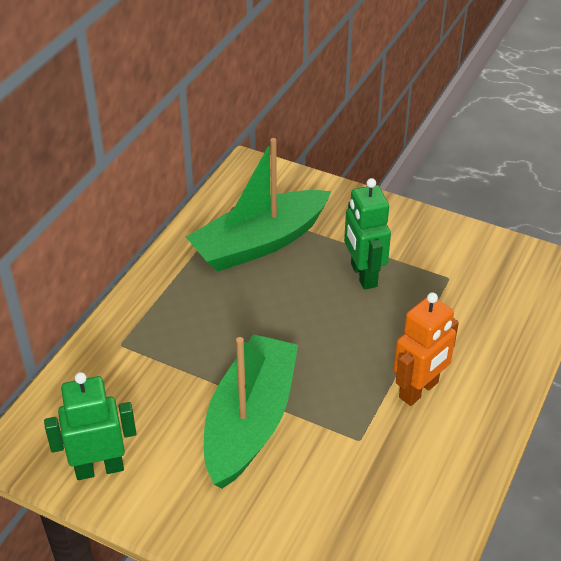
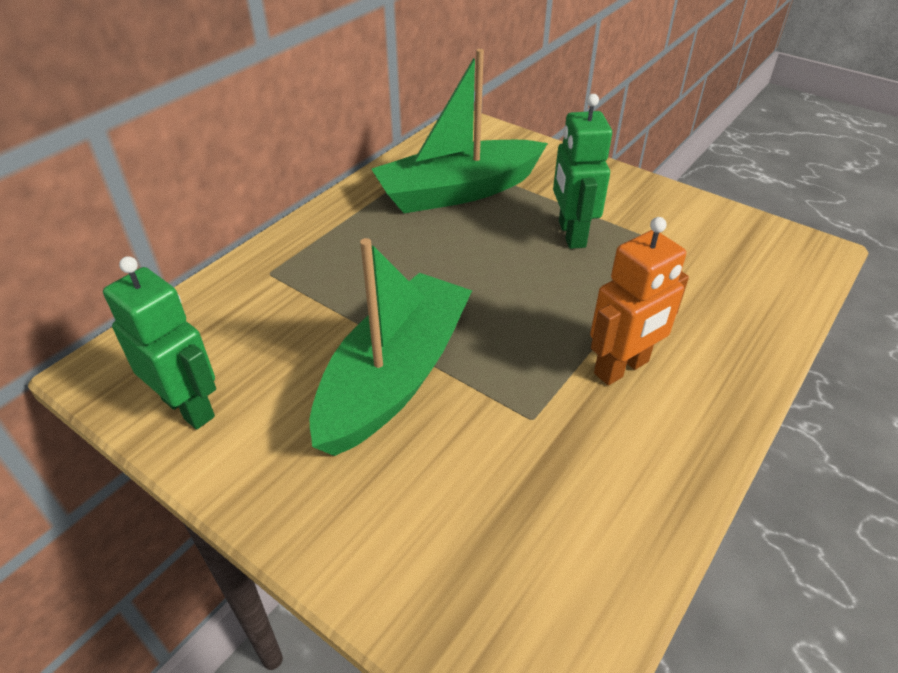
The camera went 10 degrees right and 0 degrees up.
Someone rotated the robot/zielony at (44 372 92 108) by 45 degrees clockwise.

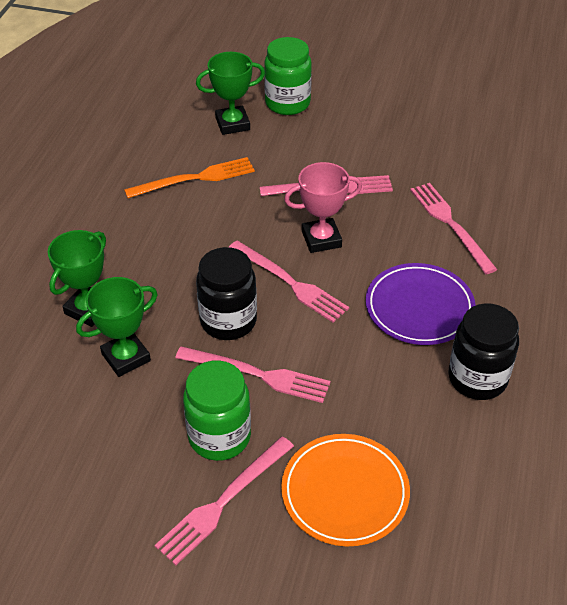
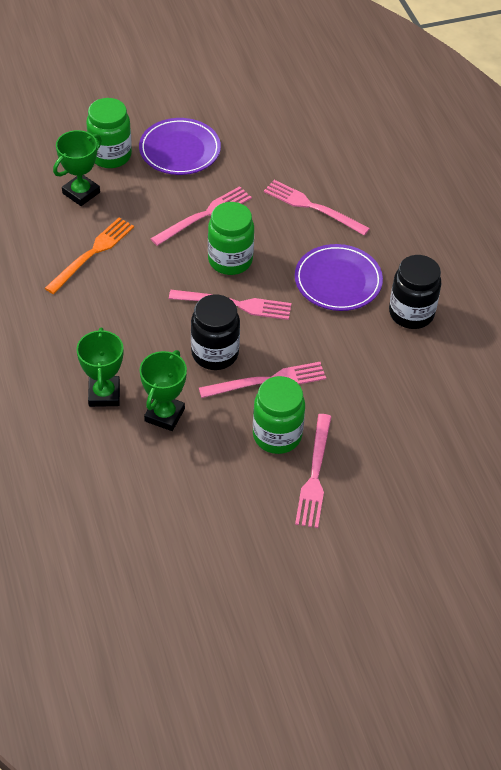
The camera went 35 degrees left and 5 degrees up.
Someone put down the talerz/fioletowy at (139 118 82 57).
Someone swapped the puchar/różowy at (284 162 78 91) for the słoik/zielony at (208 202 46 73).
Someone took away the talerz/pomarańczowy at (281 434 129 112).

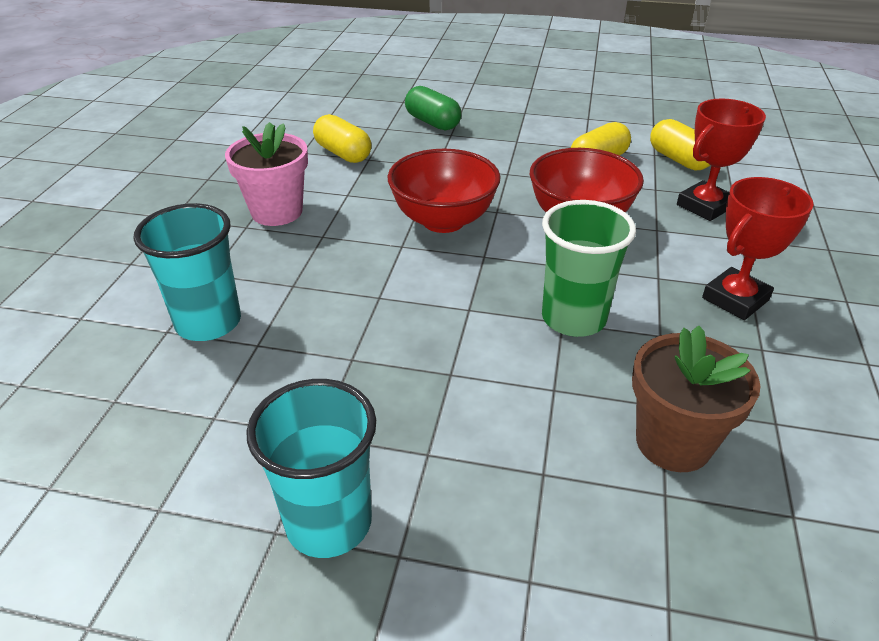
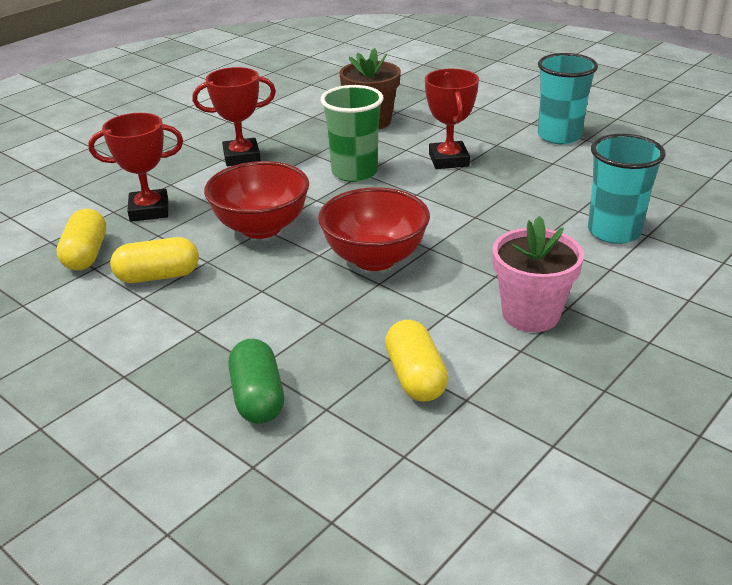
The camera went 150 degrees left and 5 degrees down.
Someone put down the puchar/czerwony at (425 69 54 100).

***

What you will do:
In the data, the line that contains "Someone took away" begins the part to write out; restate it and each line after it word for word through the end, with no pictures.

Task solution:
Someone took away the talerz/pomarańczowy at (281 434 129 112).

The camera went 150 degrees left and 5 degrees down.
Someone put down the puchar/czerwony at (425 69 54 100).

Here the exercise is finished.